» DATA SUPPLIED
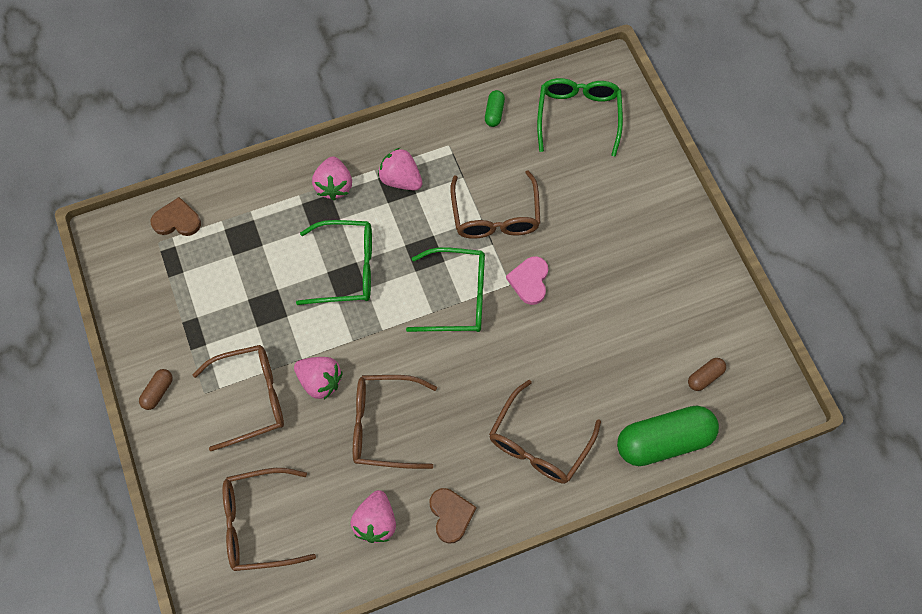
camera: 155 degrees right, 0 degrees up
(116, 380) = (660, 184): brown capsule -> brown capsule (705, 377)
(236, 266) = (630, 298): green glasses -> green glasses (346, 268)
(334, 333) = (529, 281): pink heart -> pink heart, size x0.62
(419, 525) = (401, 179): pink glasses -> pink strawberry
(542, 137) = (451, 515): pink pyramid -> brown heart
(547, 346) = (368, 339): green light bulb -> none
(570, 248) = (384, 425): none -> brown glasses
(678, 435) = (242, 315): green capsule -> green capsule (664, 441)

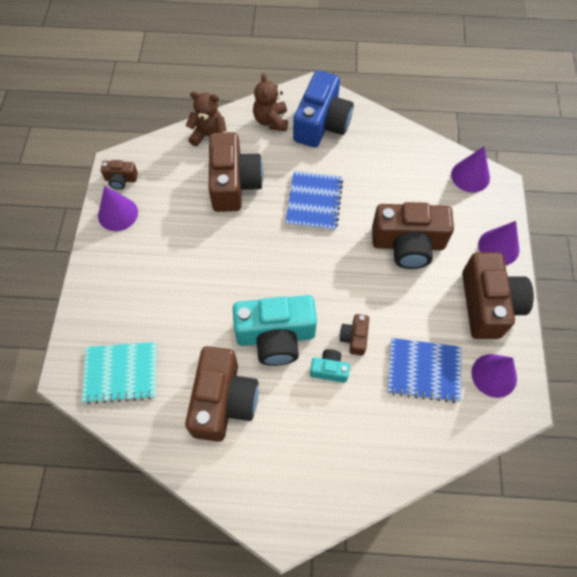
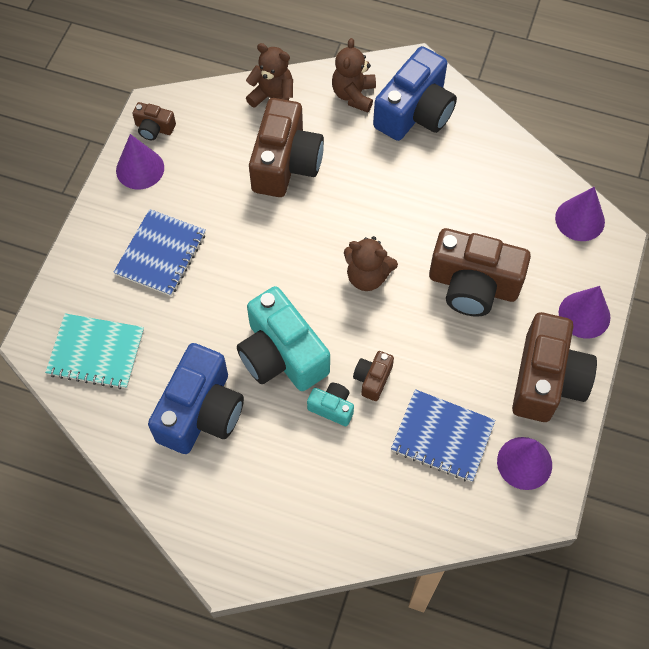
camera: 15 degrees right, 0 degrees up
(223, 401) = (201, 412): brown camera -> blue camera
(276, 336) = (281, 355): turquoise camera -> turquoise camera turned 45 degrees clockwise
(314, 202) = (375, 207): blue notebook -> blue notebook (161, 254)
(324, 257) = (367, 276): none -> brown teddy bear

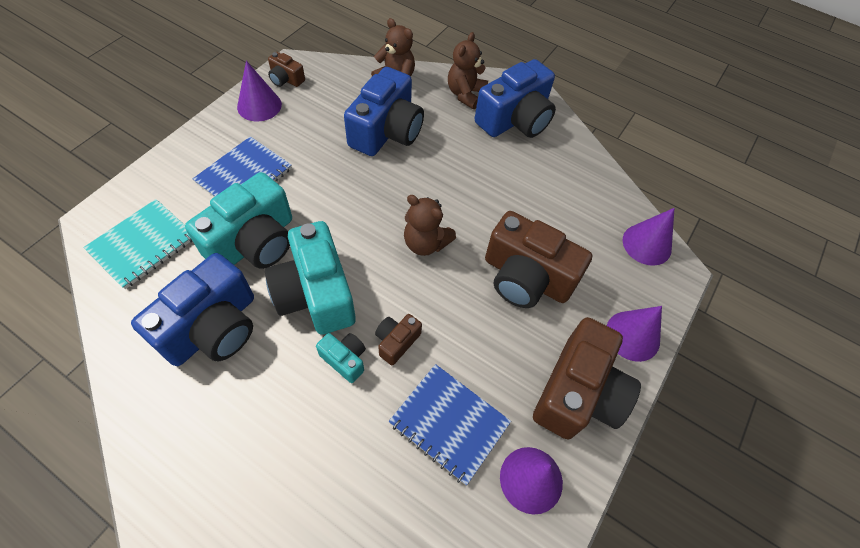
camera: 10 degrees right, 5 degrees down
(96, 352) = (143, 244): turquoise notebook -> turquoise notebook turned 75 degrees counterclockwise
(202, 321) = (254, 242): none -> turquoise camera
(286, 163) = (386, 131): brown camera -> blue camera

» JOB
Starting with the line that holds "(419, 525) = (401, 179): pink", repeat exactly every line through the end of the material above, both ends included, without the pictures.

» RESPONSE AREA
(419, 525) = (401, 179): pink glasses -> pink strawberry
(542, 137) = (451, 515): pink pyramid -> brown heart
(547, 346) = (368, 339): green light bulb -> none
(570, 248) = (384, 425): none -> brown glasses
(678, 435) = (242, 315): green capsule -> green capsule (664, 441)

camera: 15 degrees right, 0 degrees up
(223, 401) = (201, 412): brown camera -> blue camera
(276, 336) = (281, 355): turquoise camera -> turquoise camera turned 45 degrees clockwise
(314, 202) = (375, 207): blue notebook -> blue notebook (161, 254)
(324, 257) = (367, 276): none -> brown teddy bear

camera: 10 degrees right, 5 degrees down
(96, 352) = (143, 244): turquoise notebook -> turquoise notebook turned 75 degrees counterclockwise
(202, 321) = (254, 242): none -> turquoise camera
(286, 163) = (386, 131): brown camera -> blue camera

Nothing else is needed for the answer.